→ **INFORMATION SHOWN**:
····················

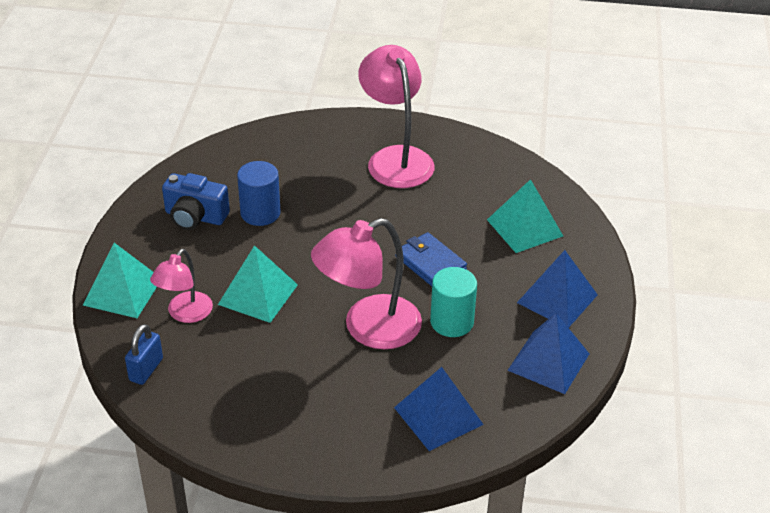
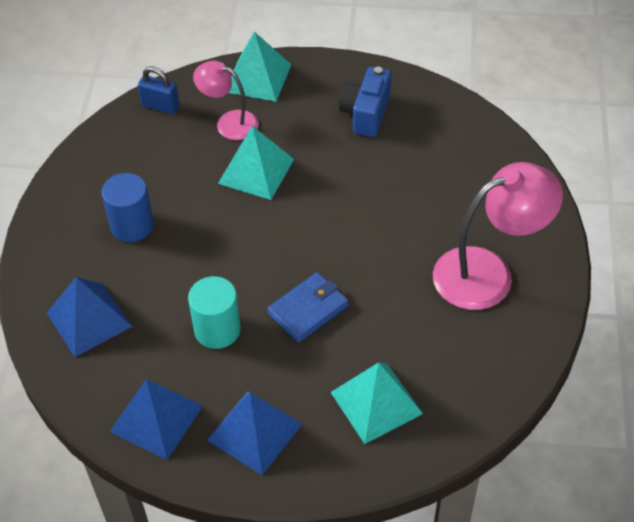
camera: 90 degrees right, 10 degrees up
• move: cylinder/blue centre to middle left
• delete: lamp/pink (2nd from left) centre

····················

Nothing but a number, please, for how many lines of the data hold "left".

→ **WRITTEN REPLY**:
2